*Dataset records*.
================================

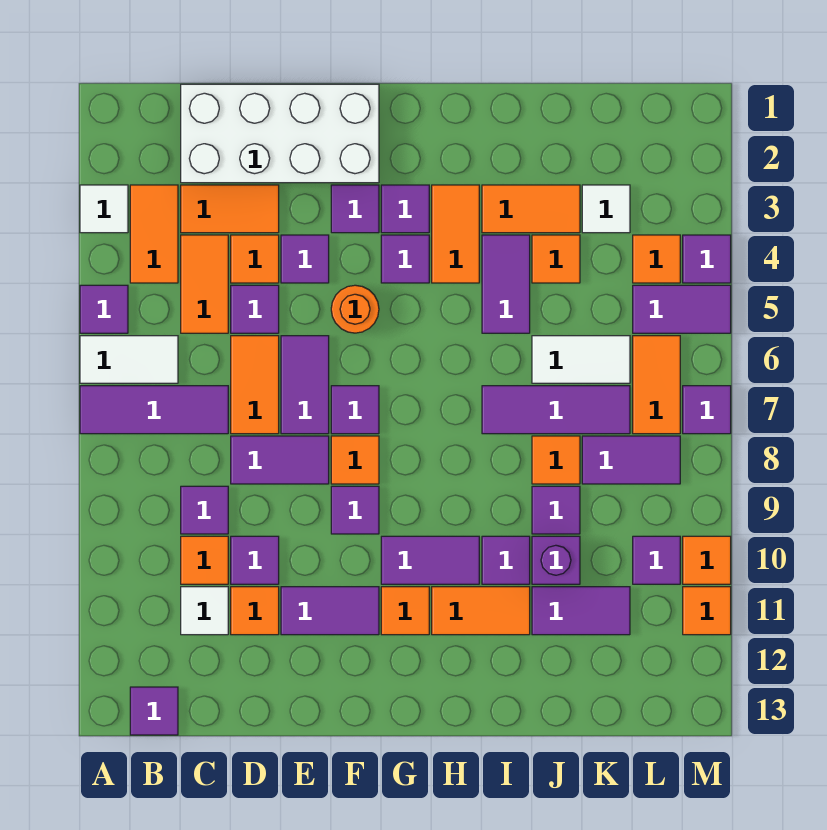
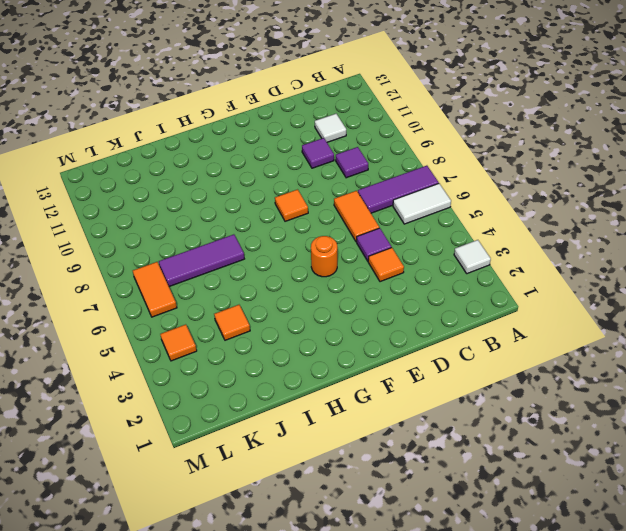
none -> purple 1x1 tile [80,285,128,333]
none -> orange 1x2 tile [130,185,178,283]
none -> purple 1x1 tile [130,687,178,735]
none -> white 2x4 brick [181,84,379,183]

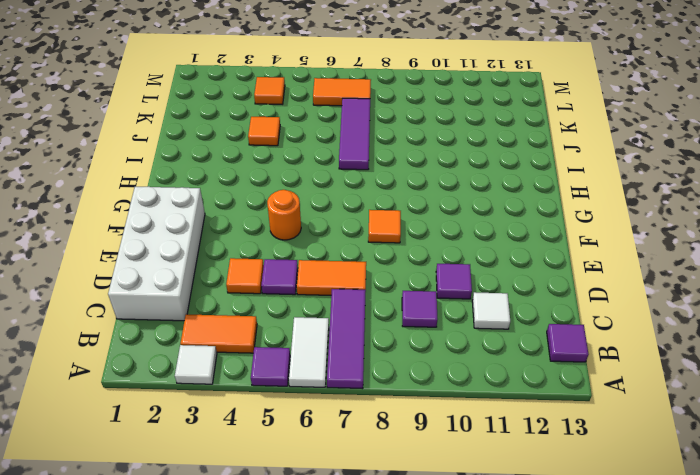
none -> orange 1x2 tile [181,185,279,233]
none -> orange 1x2 tile [181,235,228,333]
none -> orange 1x1 tile [181,536,228,584]
none -> purple 1x2 tile [231,436,329,484]

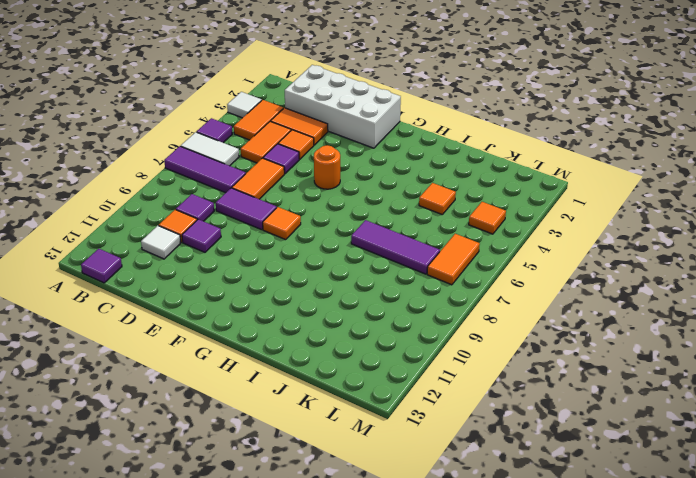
none -> orange 1x1 tile [231,587,279,635]
none -> purple 1x1 tile [281,235,329,283]
none -> purple 1x2 tile [281,336,329,434]
none -> purple 1x2 tile [281,587,379,635]

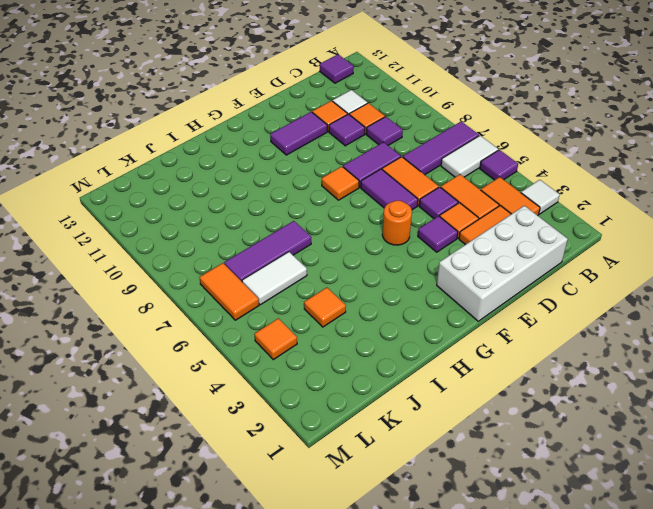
none -> purple 1x1 tile [331,185,379,233]
none -> purple 1x1 tile [331,386,379,434]
none -> purple 1x1 tile [331,486,379,534]
none -> purple 1x1 tile [381,185,429,233]

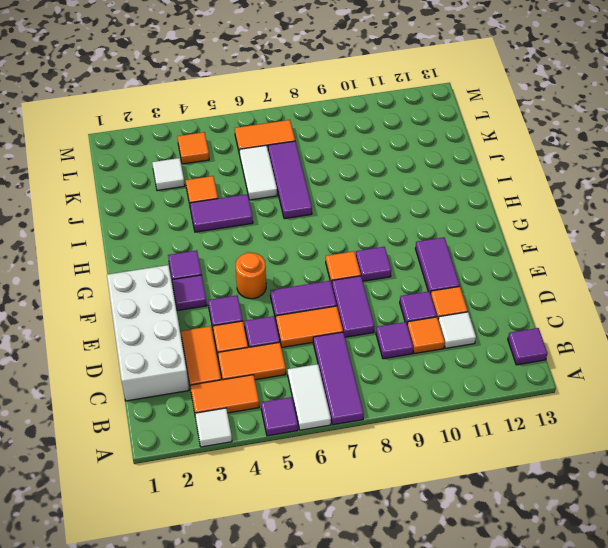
none -> purple 1x1 tile [331,386,379,434]
none -> purple 1x1 tile [381,235,429,283]
none -> purple 1x2 tile [381,536,479,584]
none -> orange 1x1 tile [381,587,429,635]

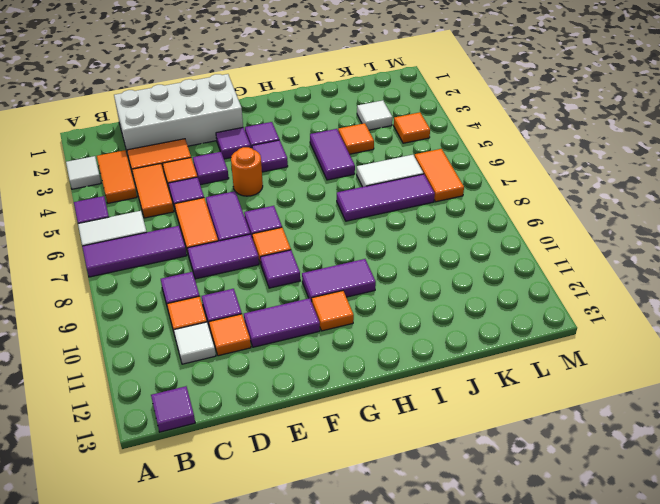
none -> orange 1x2 tile [432,185,479,283]
none -> orange 1x2 tile [432,587,530,635]
none -> orange 1x2 tile [482,185,580,233]
none -> purple 1x1 tile [482,536,530,584]

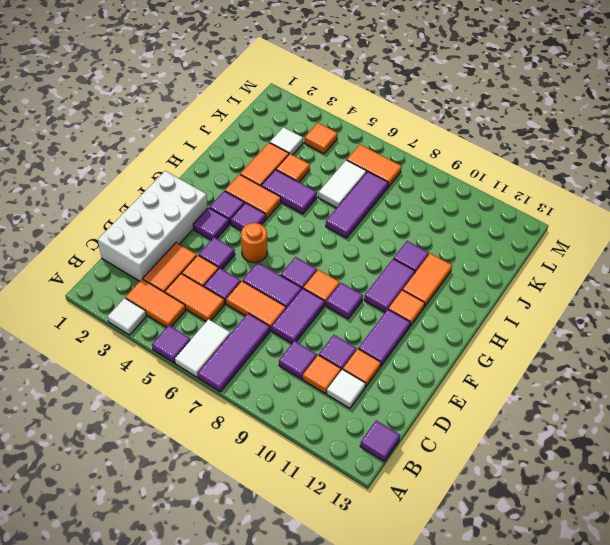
none -> orange 1x1 tile [532,436,580,484]
none -> purple 1x1 tile [532,486,580,534]
none -> purple 1x1 brick [532,536,580,584]
none -> purple 1x2 tile [532,587,630,635]

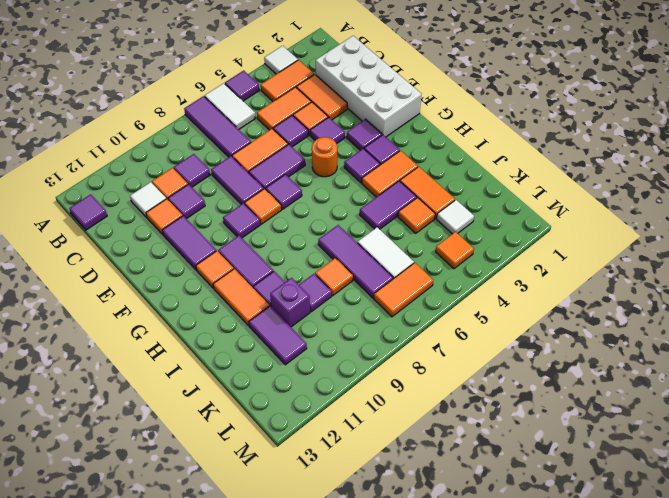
none -> purple 1x2 tile [582,436,680,484]
none -> purple 1x2 tile [633,285,731,333]
none -> purple 1x1 tile [633,536,680,584]
none -> purple 1x1 tile [683,235,731,283]

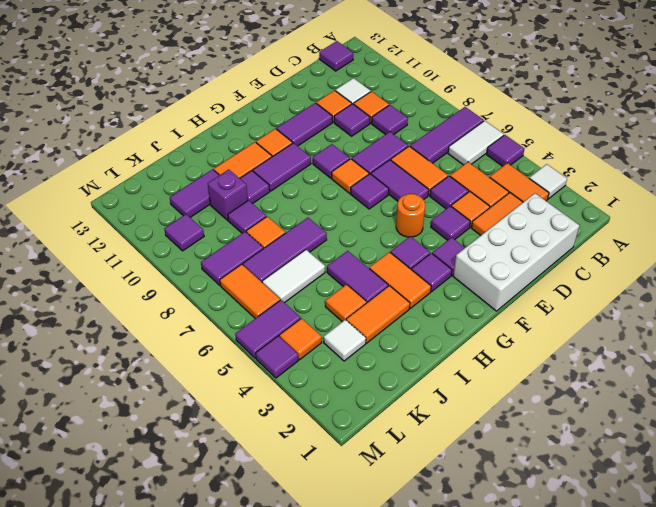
none -> purple 1x1 tile [683,386,731,434]
none -> orange 1x1 tile [683,536,731,584]
none -> orange 1x1 tile [683,587,731,635]

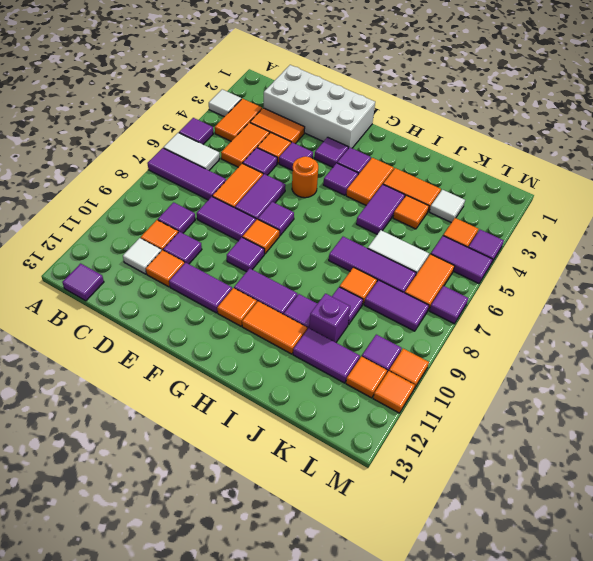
orange 1x1 tile [346,357,387,398] -> none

================================

Please work out how many lines in the material contain the word "brick" and state only that number.

2